**** Material shown

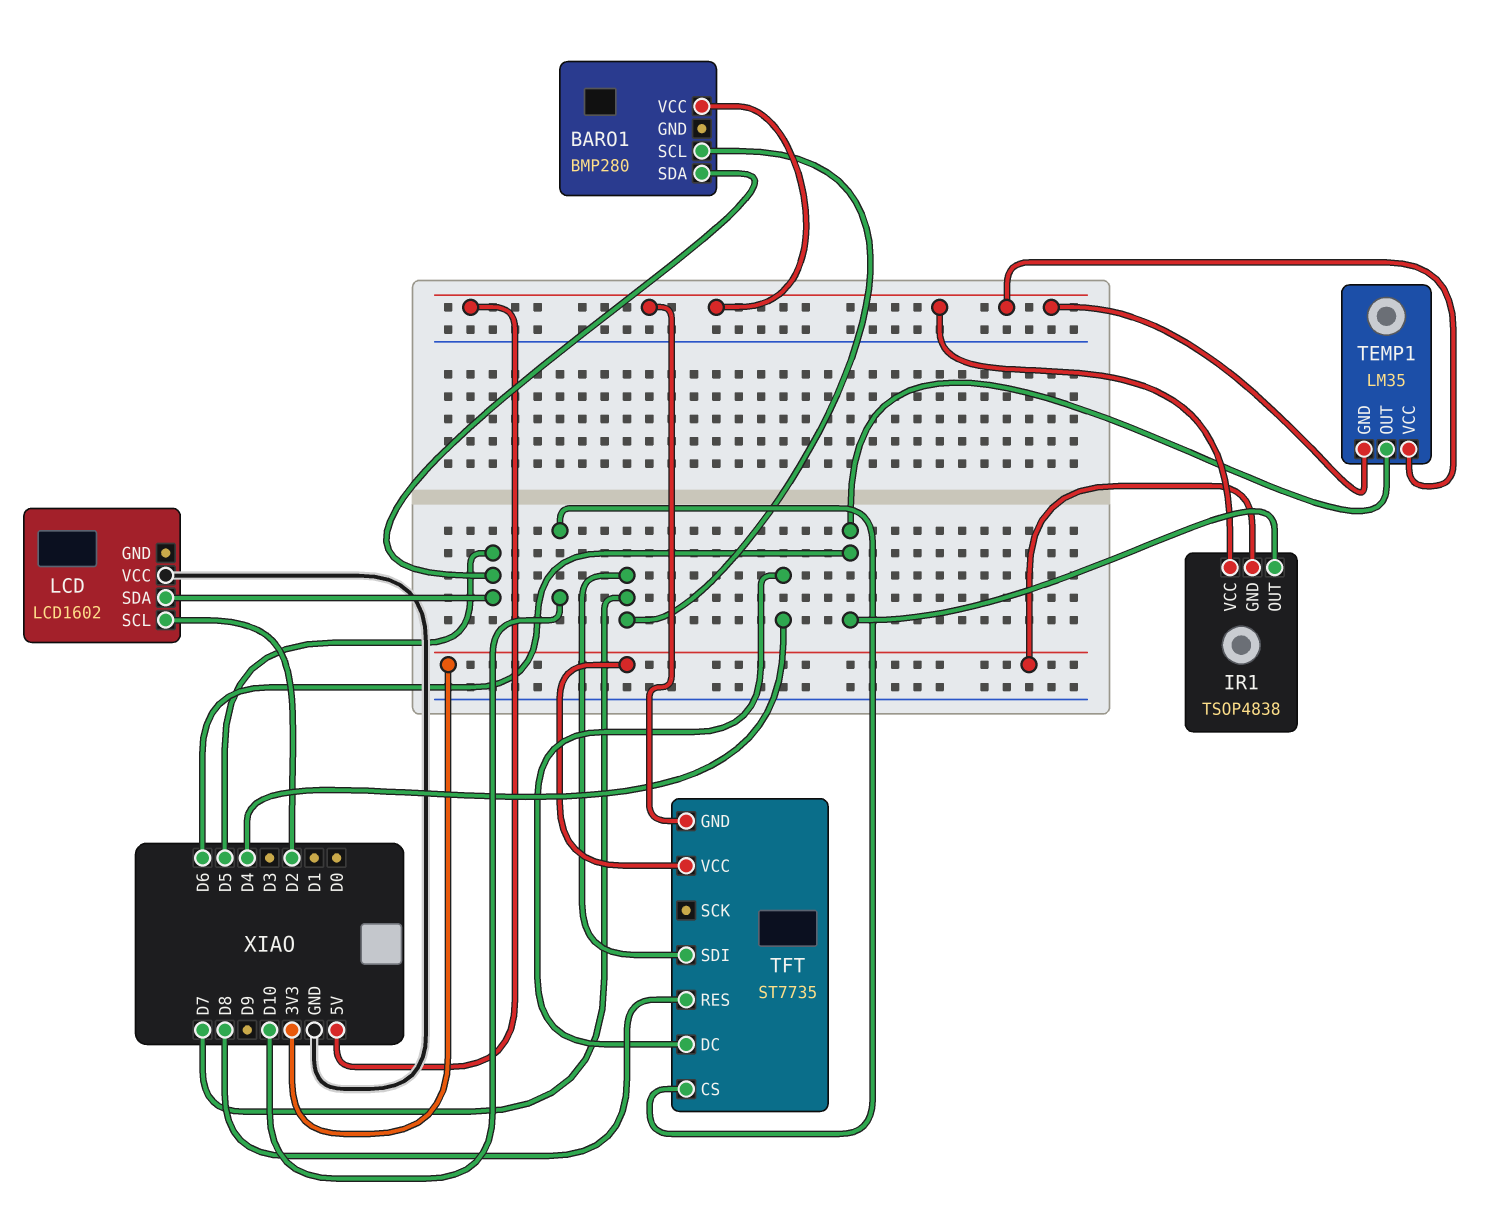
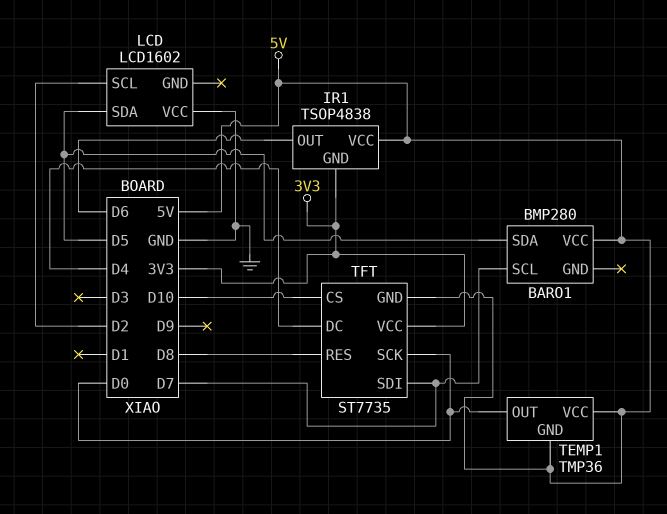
TEMP1: LM35 -> TMP36
TEMP1 pin OUT: D6 -> D0
TFT pin SCK: none -> D0

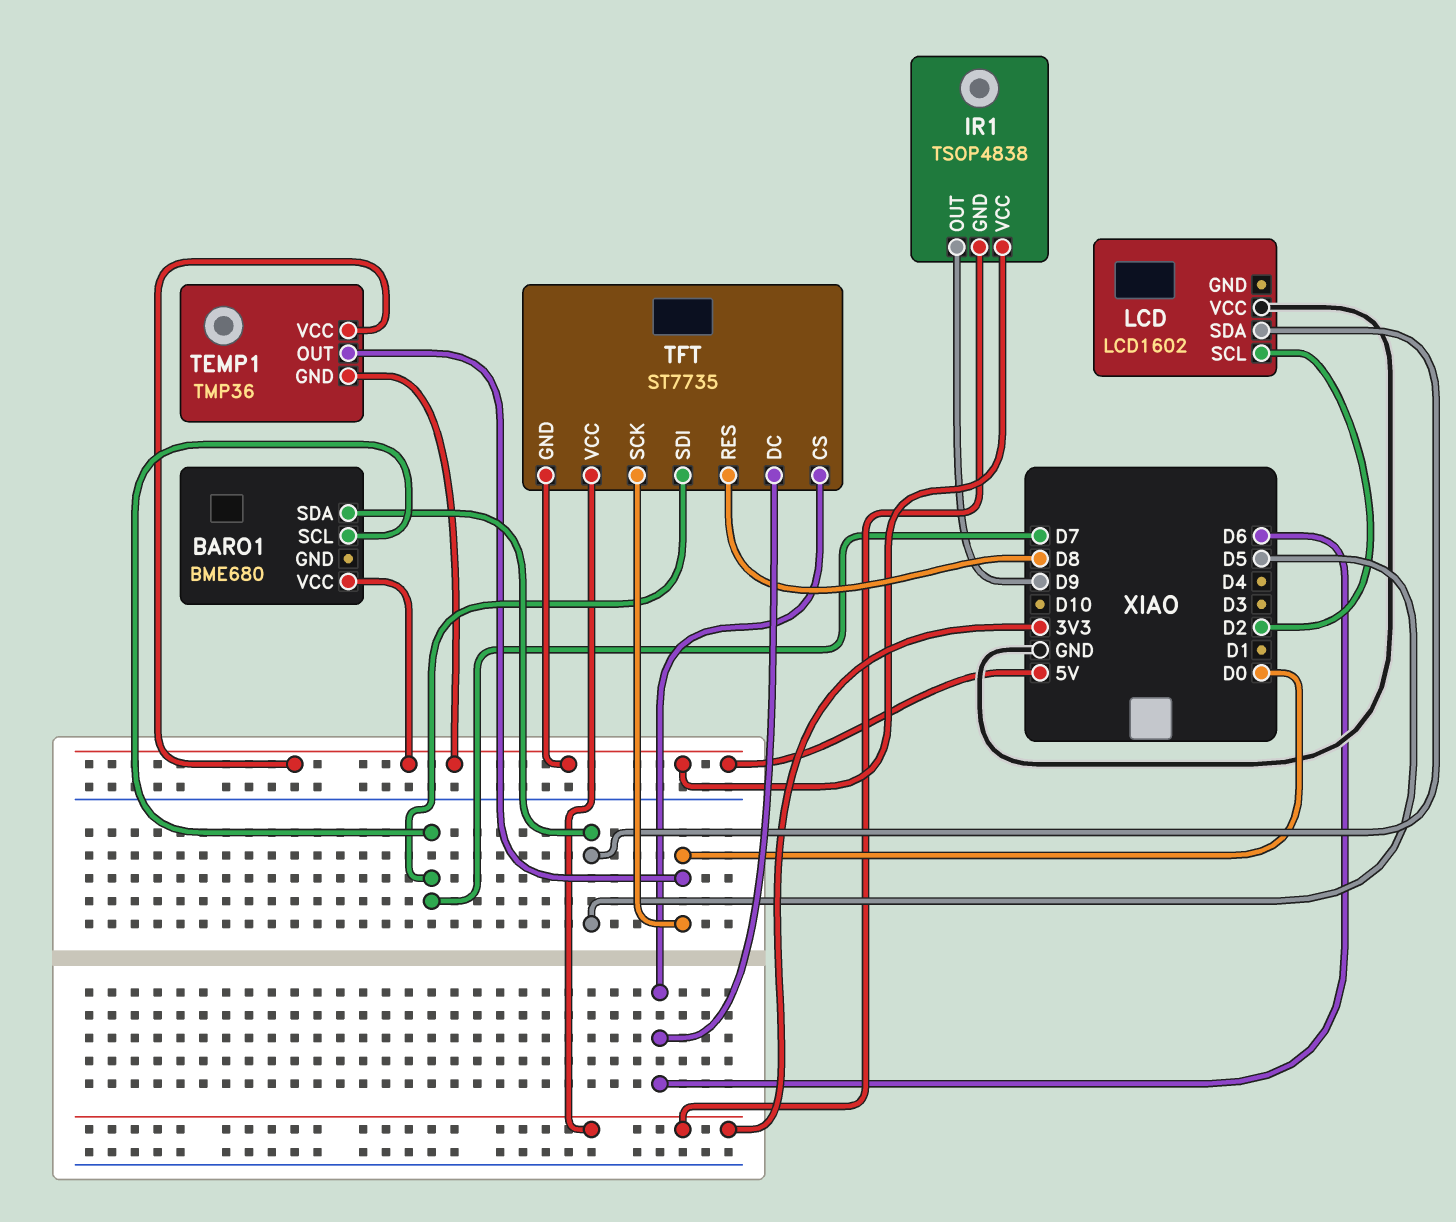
BARO1: BMP280 -> BME680
IR1 pin OUT: D6 -> D9
TFT pin CS: D10 -> D6
TFT pin DC: D4 -> D6

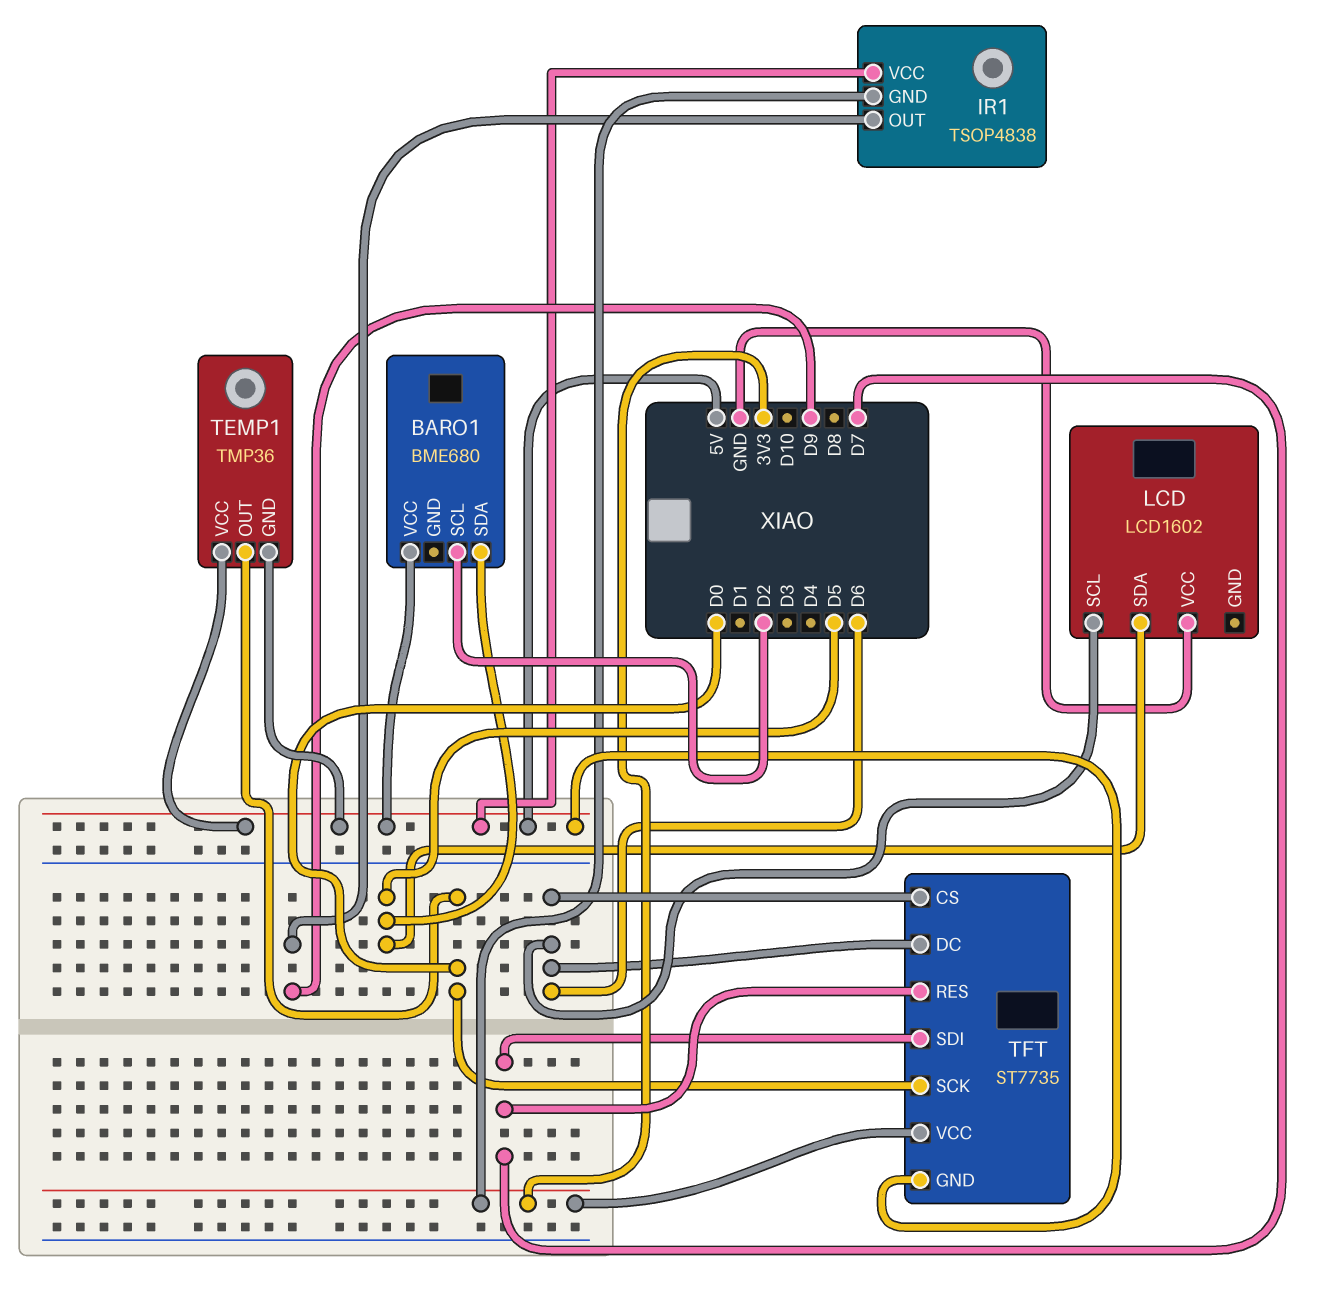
BARO1 pin SCL: D7 -> D2
LCD pin SCL: D2 -> D6
TFT pin RES: D8 -> D7

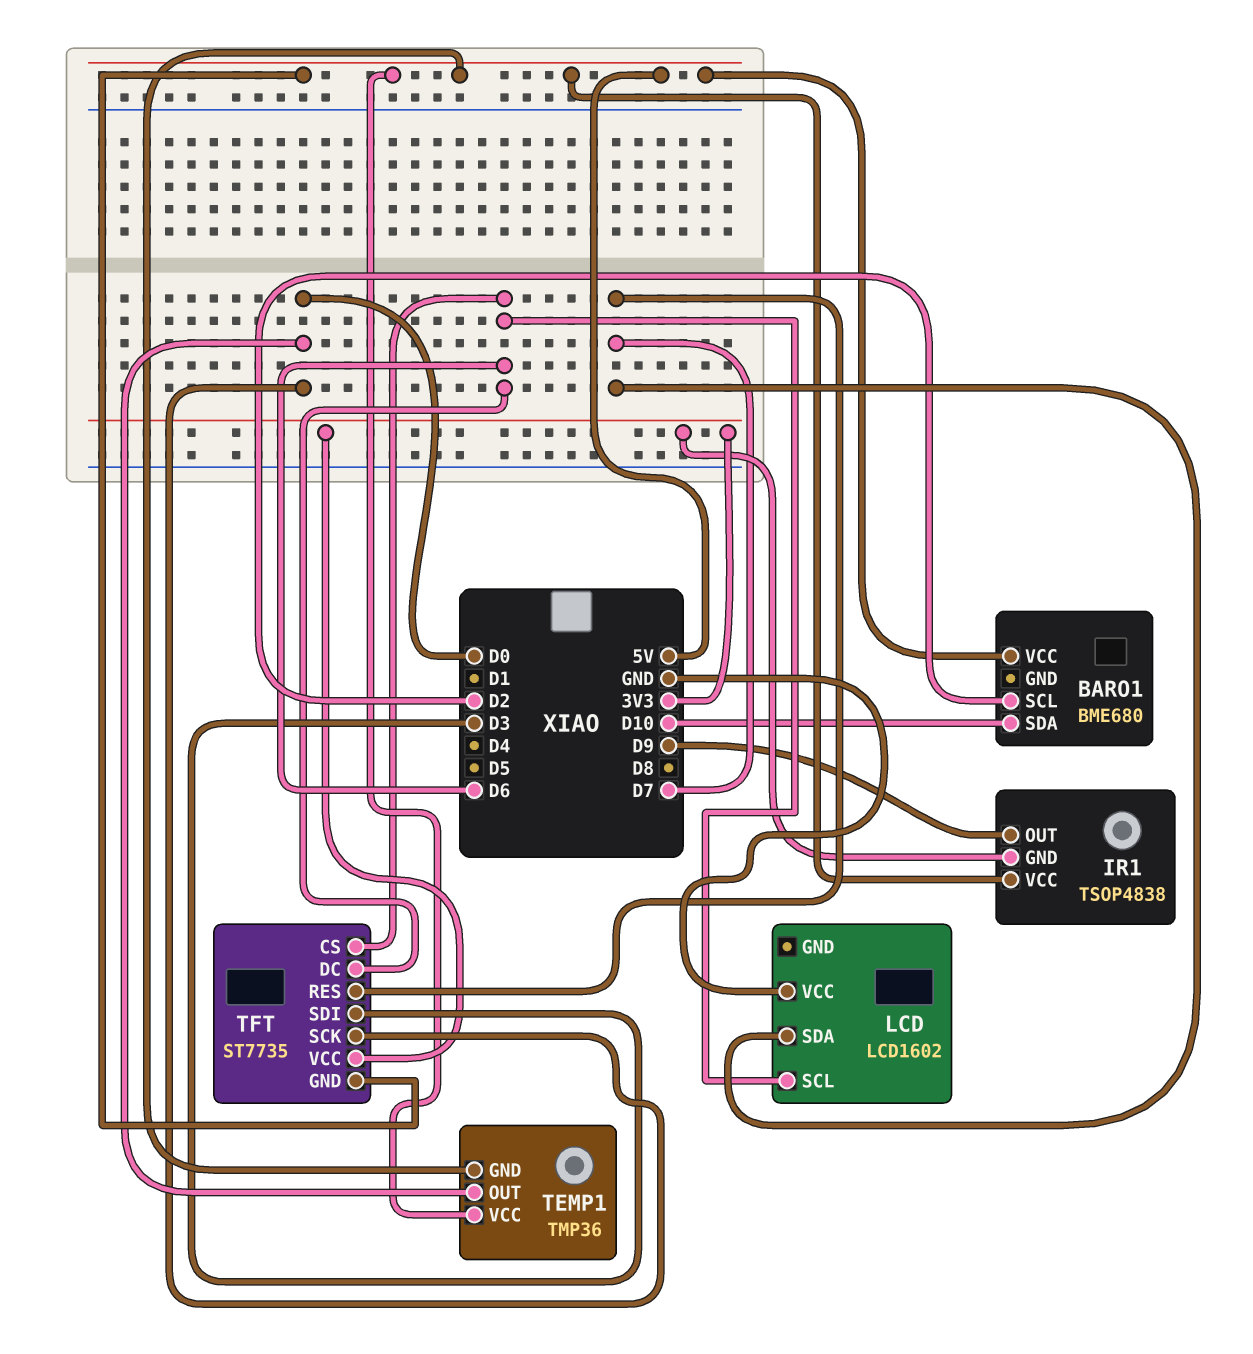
BARO1 pin SDA: D5 -> D10
LCD pin SDA: D5 -> D7
TFT pin SDI: D7 -> D3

********

About this exercise:
Repeat the listing word for word, omitting the pictures.

Answer section:
TEMP1: LM35 -> TMP36
TEMP1 pin OUT: D6 -> D0
TFT pin SCK: none -> D0

BARO1: BMP280 -> BME680
IR1 pin OUT: D6 -> D9
TFT pin CS: D10 -> D6
TFT pin DC: D4 -> D6

BARO1 pin SCL: D7 -> D2
LCD pin SCL: D2 -> D6
TFT pin RES: D8 -> D7

BARO1 pin SDA: D5 -> D10
LCD pin SDA: D5 -> D7
TFT pin SDI: D7 -> D3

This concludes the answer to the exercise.